- **Task input**
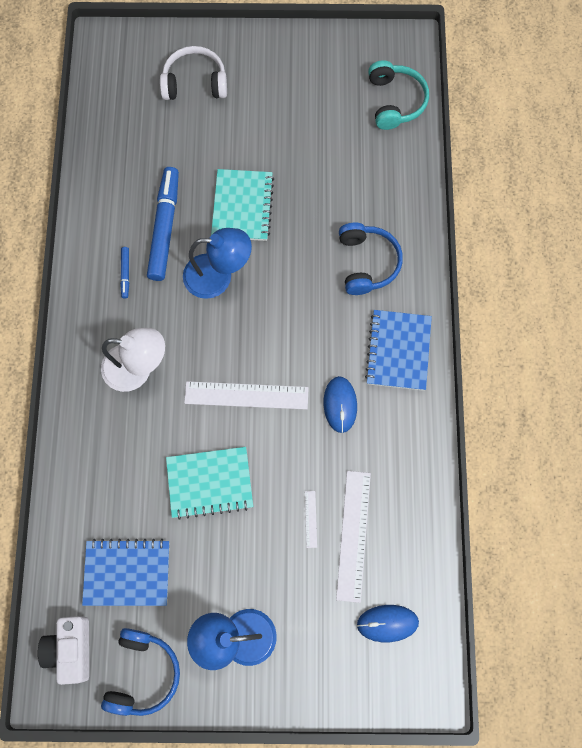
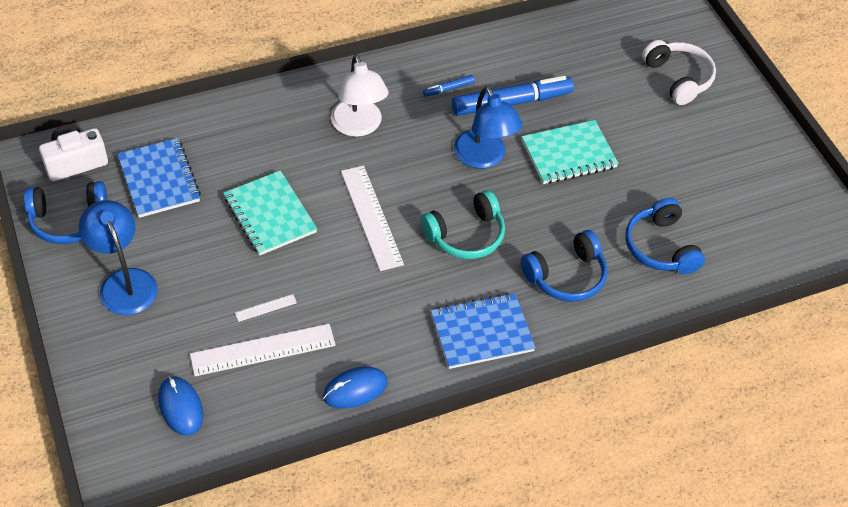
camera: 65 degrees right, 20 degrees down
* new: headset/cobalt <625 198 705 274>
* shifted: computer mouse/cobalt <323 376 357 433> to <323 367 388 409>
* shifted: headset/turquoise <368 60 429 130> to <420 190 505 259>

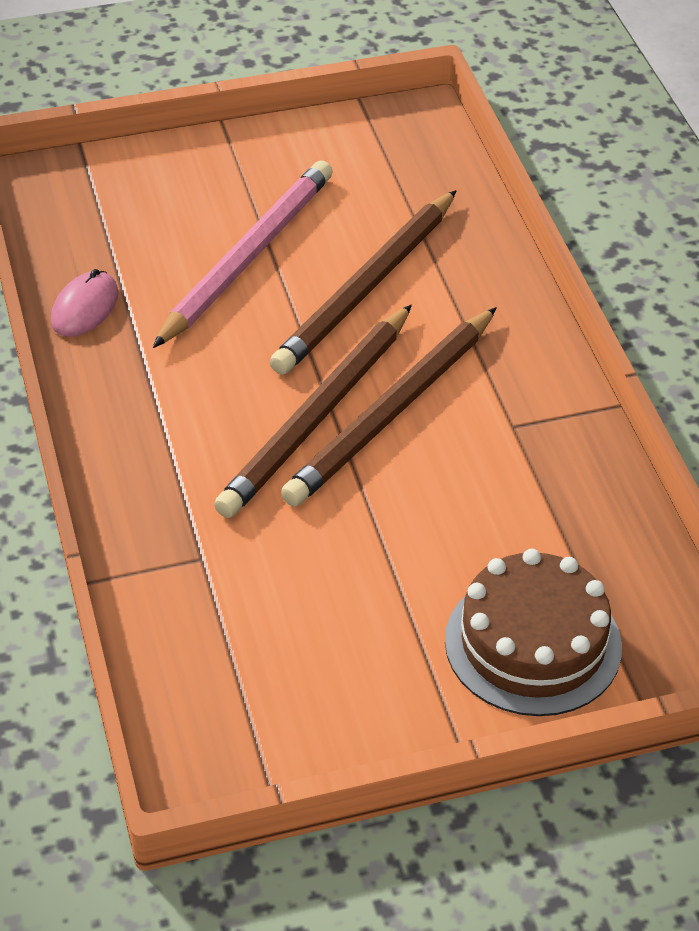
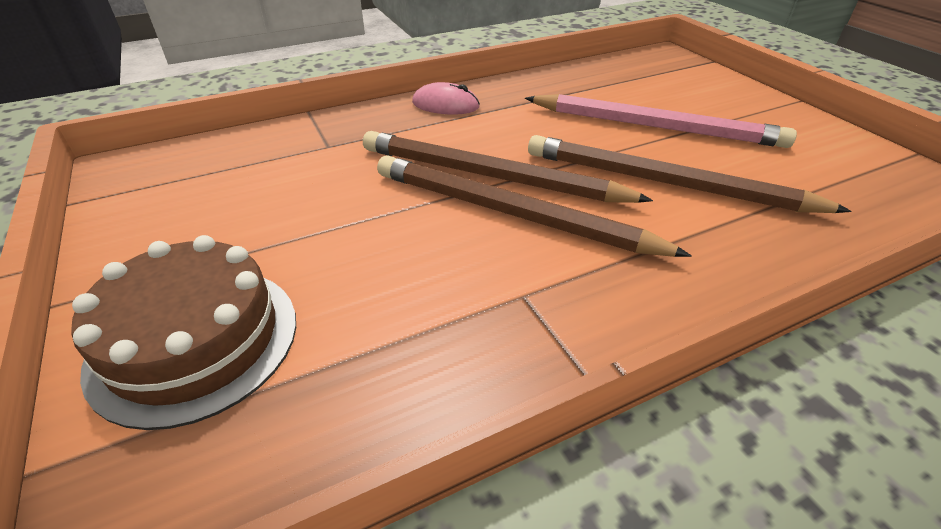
camera: 80 degrees right, 5 degrees down
* shifted: computer mouse/rose-pink <51 269 118 337> to <412 82 480 114>

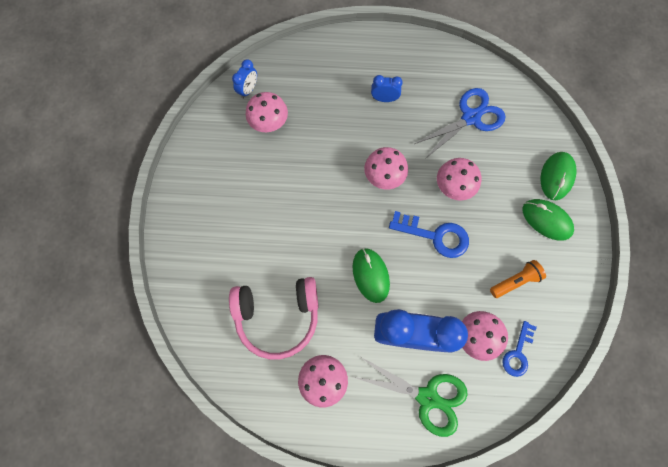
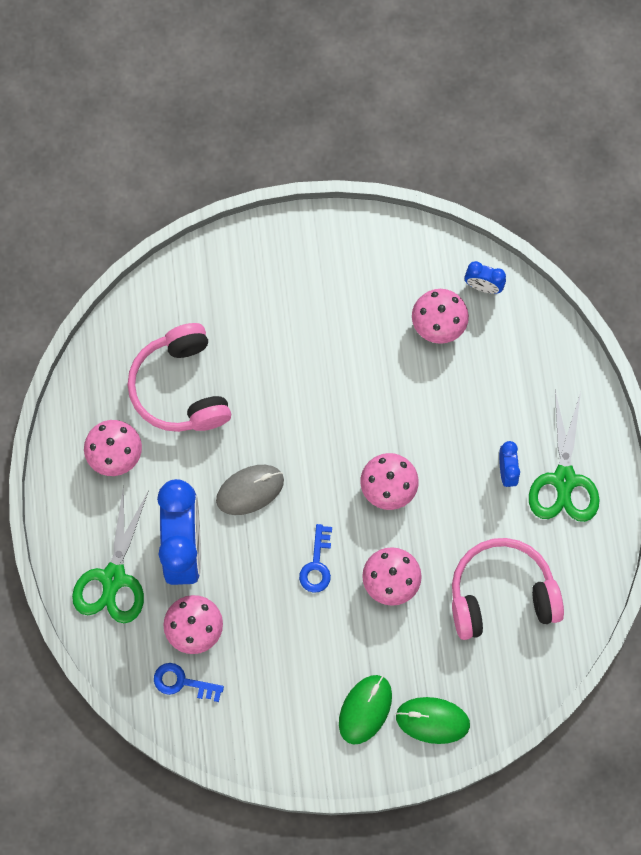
camera: 80 degrees right, 0 degrees up
* gone: pocket torch/bright orange <490 260 546 298>
* new: shears/green <529 391 600 522>
* swapped: shears/cobalt <415 88 506 159> to headset/rose-pink <452 538 564 640>
* repainted: computer mouse/green <352 248 390 303> to computer mouse/ash-grey <216 465 284 515>
* scaled: key/cobalt <389 211 469 258> = <299 524 332 593> x0.65

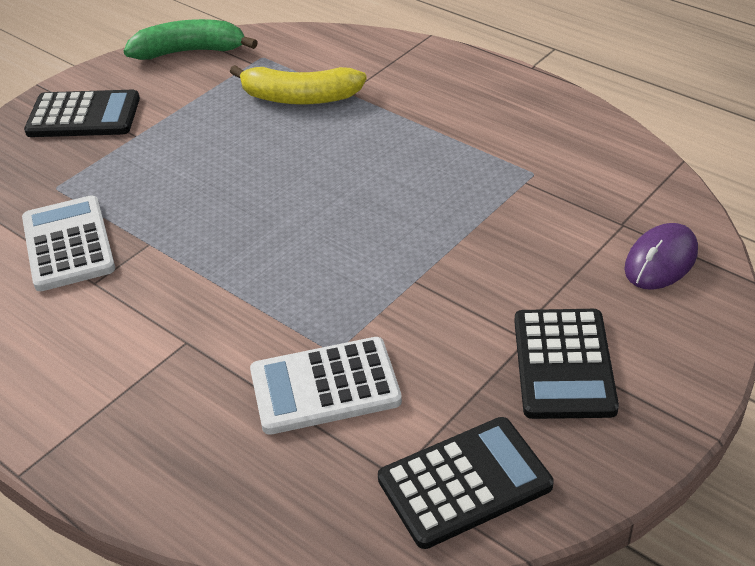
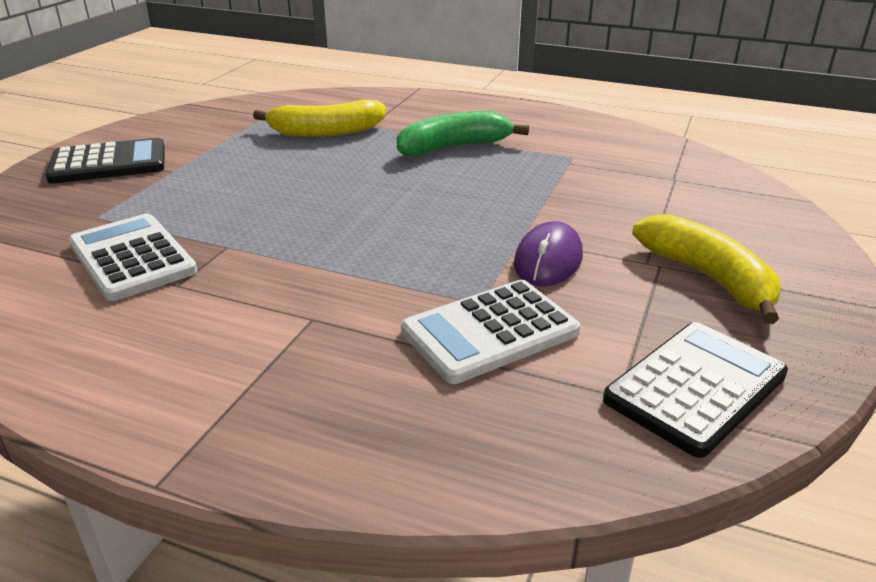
camera: 20 degrees left, 10 degrees down
* shifted: banana fruit/green <124 19 258 60> to <396 111 529 156>
* shifted: computer mouse/royal purple <624 223 698 290> to <514 221 583 286>
* swapped: pocket calculator/ebony <514 309 619 419> to banana fruit/bright yellow <632 214 781 324>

- **Problem to work on**
Return exactly the lines above, from the one with "332 593> x0.65" up to and including the one with "221 583 286>", and include no pictures.

- **Reply**
* scaled: key/cobalt <389 211 469 258> = <299 524 332 593> x0.65

camera: 20 degrees left, 10 degrees down
* shifted: banana fruit/green <124 19 258 60> to <396 111 529 156>
* shifted: computer mouse/royal purple <624 223 698 290> to <514 221 583 286>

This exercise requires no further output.